== Directions ==
Your task is to retype, exactly and with nothing else, every line from the one containing "(315, 333) = (259, 407): white" to the end of the listing.

== Dataset content ==
════════

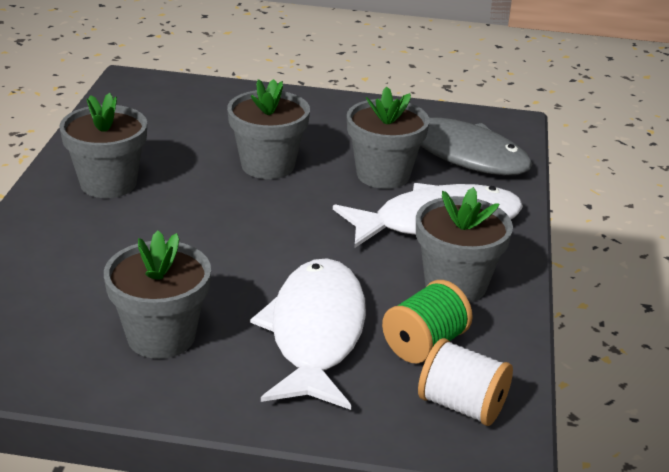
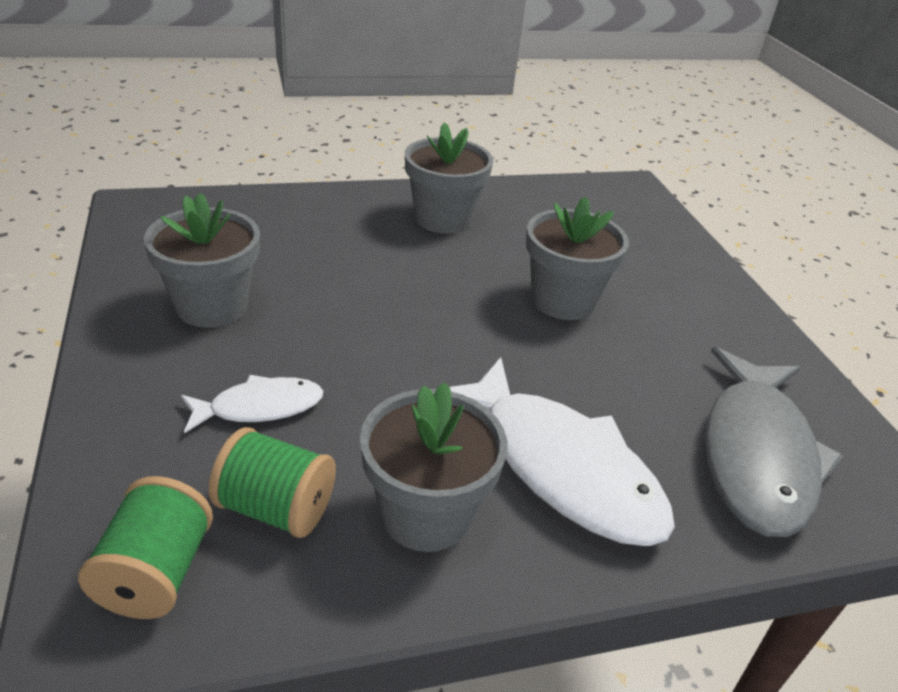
camera: 65 degrees right, 5 degrees up
(315, 333) = (259, 407): white fish -> white fish, size x0.52
(383, 175) = (629, 392): grey flower pot -> none
(462, 405) = (156, 573): white spool -> green spool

════════

== Task response ==
(315, 333) = (259, 407): white fish -> white fish, size x0.52
(383, 175) = (629, 392): grey flower pot -> none
(462, 405) = (156, 573): white spool -> green spool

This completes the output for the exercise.